What you will do: Each line in the data holding "grey" should be listed.

Object change listings
-- -- --
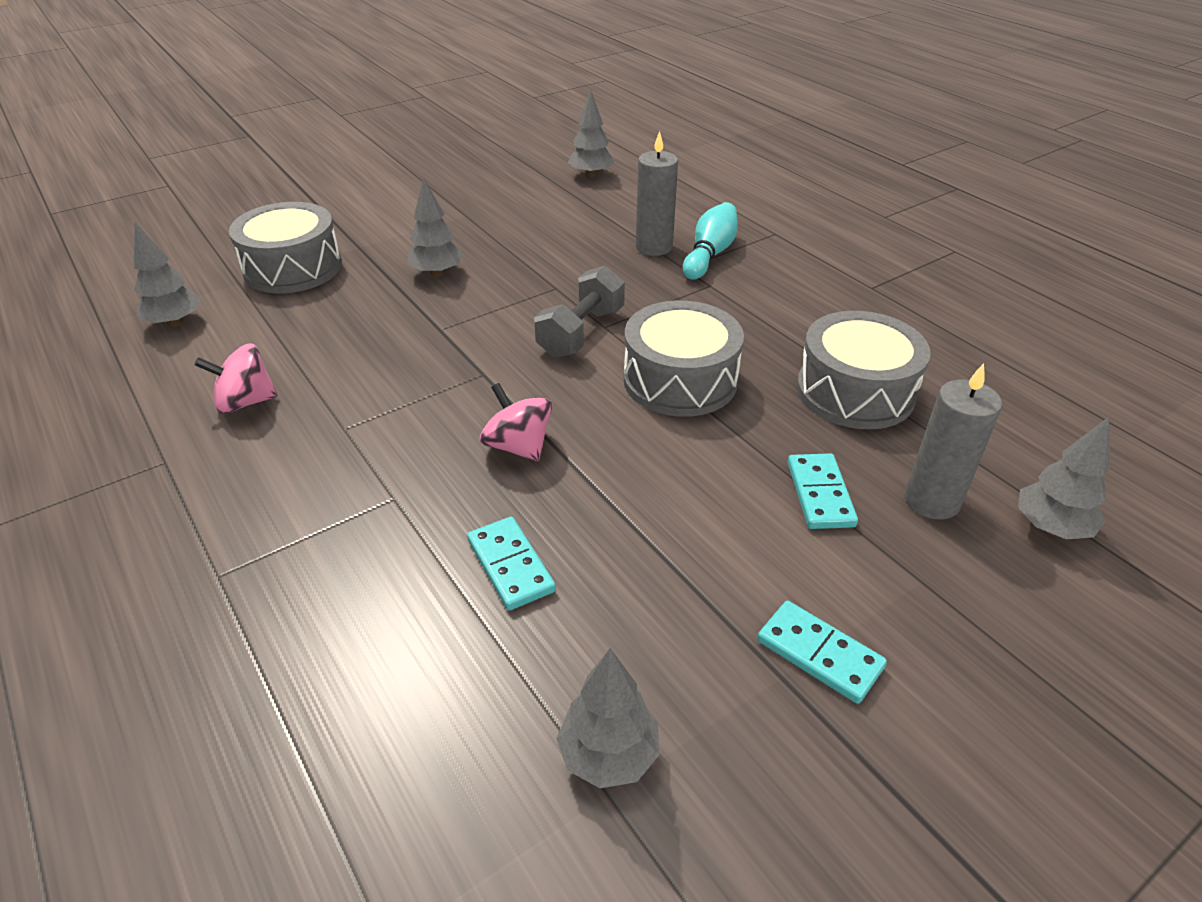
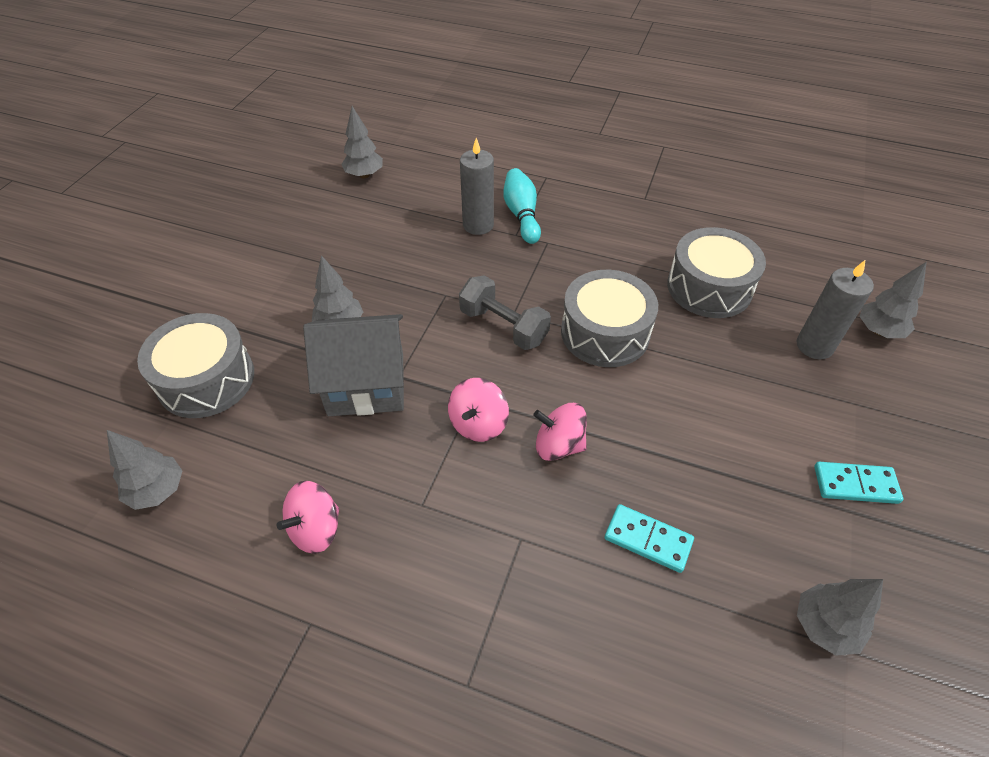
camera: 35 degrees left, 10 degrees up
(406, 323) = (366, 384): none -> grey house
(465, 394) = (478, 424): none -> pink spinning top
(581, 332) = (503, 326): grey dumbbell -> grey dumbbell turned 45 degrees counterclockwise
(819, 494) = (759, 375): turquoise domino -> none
-- -- --
Written answer:
(406, 323) = (366, 384): none -> grey house
(581, 332) = (503, 326): grey dumbbell -> grey dumbbell turned 45 degrees counterclockwise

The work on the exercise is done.